Work required: Retype every line of the material below word for word, leaving out the pictures.

(Data listing)
>> Begin
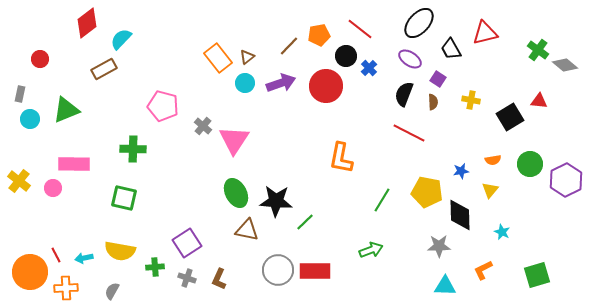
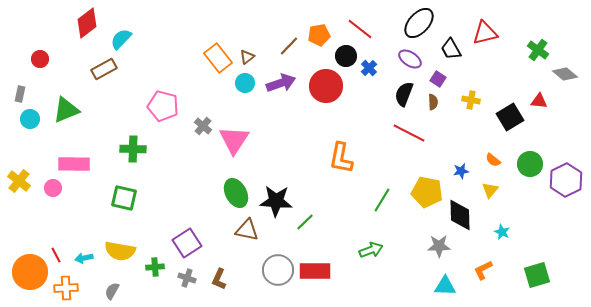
gray diamond at (565, 65): moved 9 px down
orange semicircle at (493, 160): rotated 49 degrees clockwise
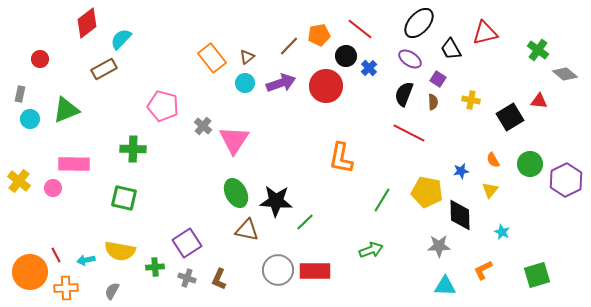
orange rectangle at (218, 58): moved 6 px left
orange semicircle at (493, 160): rotated 21 degrees clockwise
cyan arrow at (84, 258): moved 2 px right, 2 px down
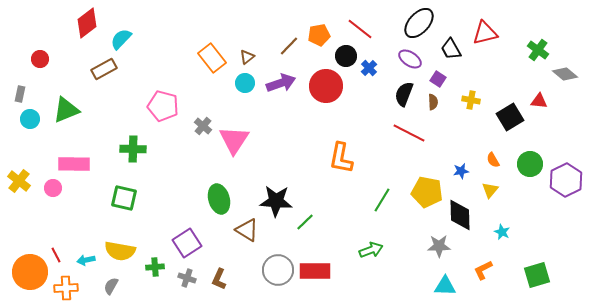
green ellipse at (236, 193): moved 17 px left, 6 px down; rotated 12 degrees clockwise
brown triangle at (247, 230): rotated 20 degrees clockwise
gray semicircle at (112, 291): moved 1 px left, 5 px up
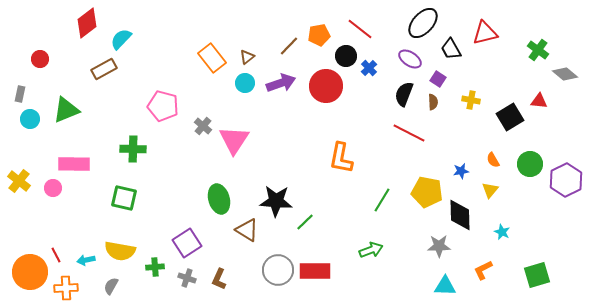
black ellipse at (419, 23): moved 4 px right
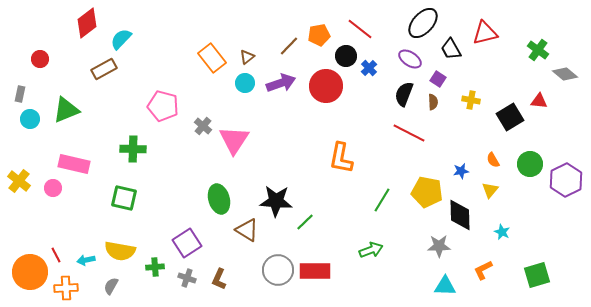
pink rectangle at (74, 164): rotated 12 degrees clockwise
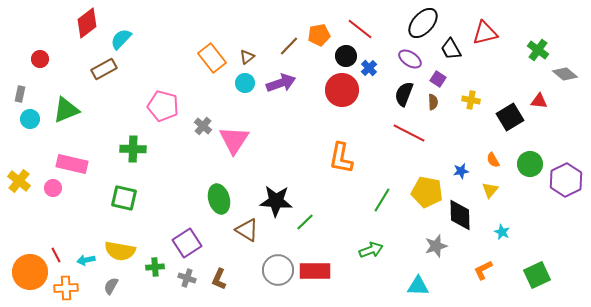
>> End
Solution to this exercise:
gray diamond at (565, 65): moved 9 px down
orange semicircle at (493, 160): rotated 49 degrees clockwise
orange rectangle at (218, 58): moved 6 px left
orange semicircle at (493, 160): rotated 21 degrees clockwise
cyan arrow at (84, 258): moved 2 px right, 2 px down
green ellipse at (236, 193): moved 17 px left, 6 px down; rotated 12 degrees clockwise
brown triangle at (247, 230): rotated 20 degrees clockwise
gray semicircle at (112, 291): moved 1 px left, 5 px up
black ellipse at (419, 23): moved 4 px right
pink rectangle at (74, 164): rotated 12 degrees clockwise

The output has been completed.